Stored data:
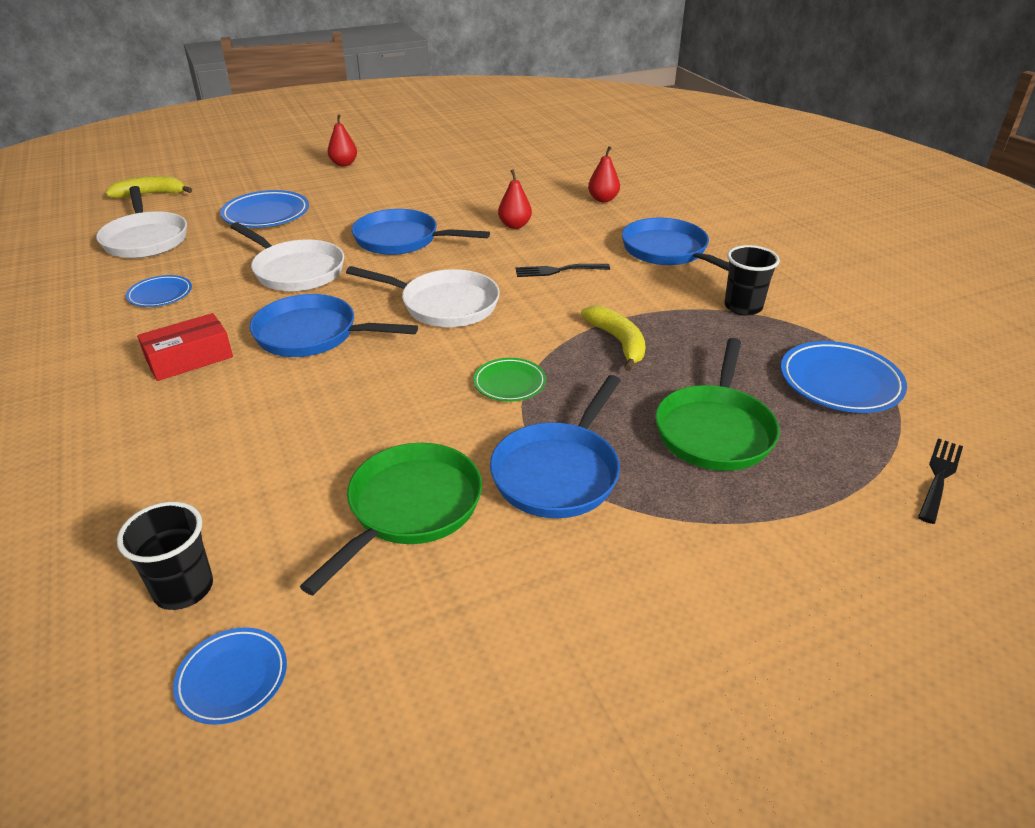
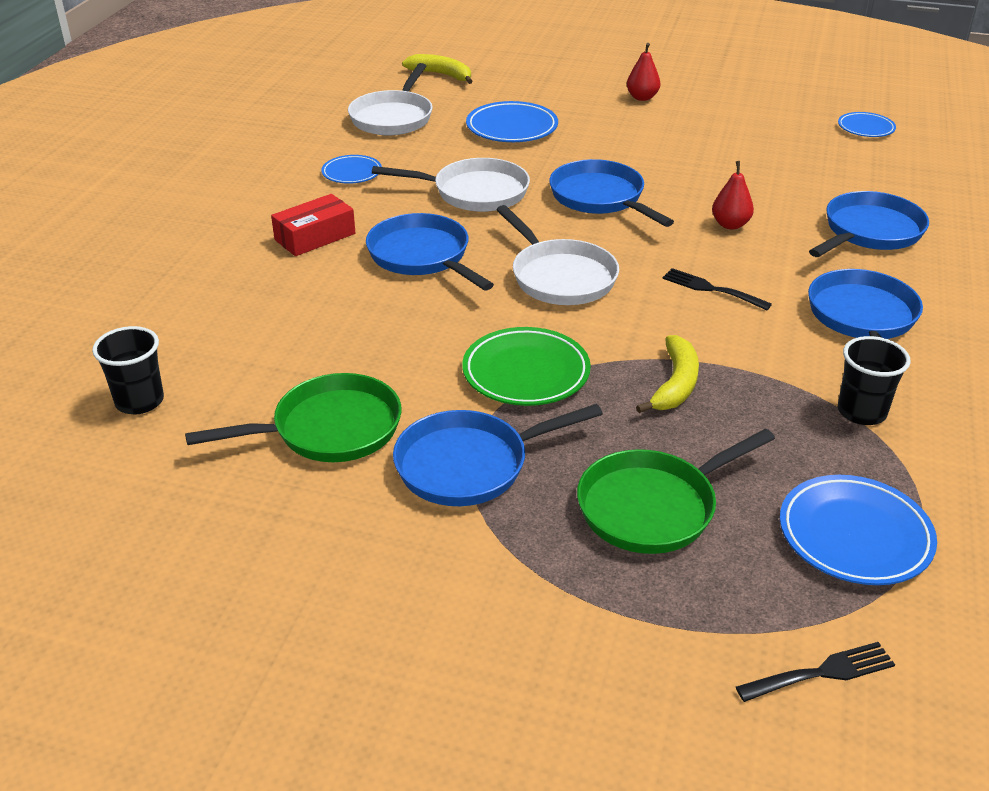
camera: 40 degrees right, 0 degrees up
(189, 359) = (315, 237): red box -> red box turned 45 degrees counterclockwise
(232, 678) = (106, 472): blue plate -> blue plate (865, 128)
(296, 271) = (475, 192): white pan -> white pan turned 75 degrees counterclockwise
(509, 383) = (526, 373): green plate -> green plate, size x1.64
(603, 199) = (869, 232): red pear -> blue pan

§ **What the task asks**: Please filter the entries for the word "counterclockwise" and copy the lines that have it.

§ **Response box**:
(189, 359) = (315, 237): red box -> red box turned 45 degrees counterclockwise
(296, 271) = (475, 192): white pan -> white pan turned 75 degrees counterclockwise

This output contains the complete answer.